• _Task requirements_: Retype, word for word, only the lines from the one with "pink brick C5:C7" through the last line of the data below.

• _Materials provided_:
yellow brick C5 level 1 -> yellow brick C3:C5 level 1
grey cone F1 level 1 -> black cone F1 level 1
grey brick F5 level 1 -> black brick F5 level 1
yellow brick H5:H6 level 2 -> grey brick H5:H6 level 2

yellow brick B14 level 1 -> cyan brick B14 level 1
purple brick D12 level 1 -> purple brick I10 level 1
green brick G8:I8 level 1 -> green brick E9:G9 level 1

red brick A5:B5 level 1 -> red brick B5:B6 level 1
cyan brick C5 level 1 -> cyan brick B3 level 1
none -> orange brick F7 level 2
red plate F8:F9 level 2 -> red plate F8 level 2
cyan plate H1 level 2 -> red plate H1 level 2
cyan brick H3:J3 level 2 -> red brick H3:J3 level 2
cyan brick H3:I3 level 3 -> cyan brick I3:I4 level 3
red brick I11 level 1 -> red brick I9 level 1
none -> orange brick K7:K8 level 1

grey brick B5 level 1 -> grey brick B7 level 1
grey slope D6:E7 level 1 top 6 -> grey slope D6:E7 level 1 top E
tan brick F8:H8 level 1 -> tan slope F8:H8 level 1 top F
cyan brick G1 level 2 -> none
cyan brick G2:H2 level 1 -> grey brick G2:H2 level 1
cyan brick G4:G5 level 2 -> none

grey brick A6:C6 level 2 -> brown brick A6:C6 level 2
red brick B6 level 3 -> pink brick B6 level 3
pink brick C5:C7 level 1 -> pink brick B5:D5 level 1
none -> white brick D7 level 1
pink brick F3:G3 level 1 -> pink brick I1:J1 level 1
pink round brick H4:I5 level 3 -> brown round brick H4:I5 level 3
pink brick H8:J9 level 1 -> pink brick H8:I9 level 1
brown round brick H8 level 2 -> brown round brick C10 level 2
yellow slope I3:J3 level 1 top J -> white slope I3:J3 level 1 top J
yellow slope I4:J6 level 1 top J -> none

• _Response to the task_:
pink brick C5:C7 level 1 -> pink brick B5:D5 level 1
none -> white brick D7 level 1
pink brick F3:G3 level 1 -> pink brick I1:J1 level 1
pink round brick H4:I5 level 3 -> brown round brick H4:I5 level 3
pink brick H8:J9 level 1 -> pink brick H8:I9 level 1
brown round brick H8 level 2 -> brown round brick C10 level 2
yellow slope I3:J3 level 1 top J -> white slope I3:J3 level 1 top J
yellow slope I4:J6 level 1 top J -> none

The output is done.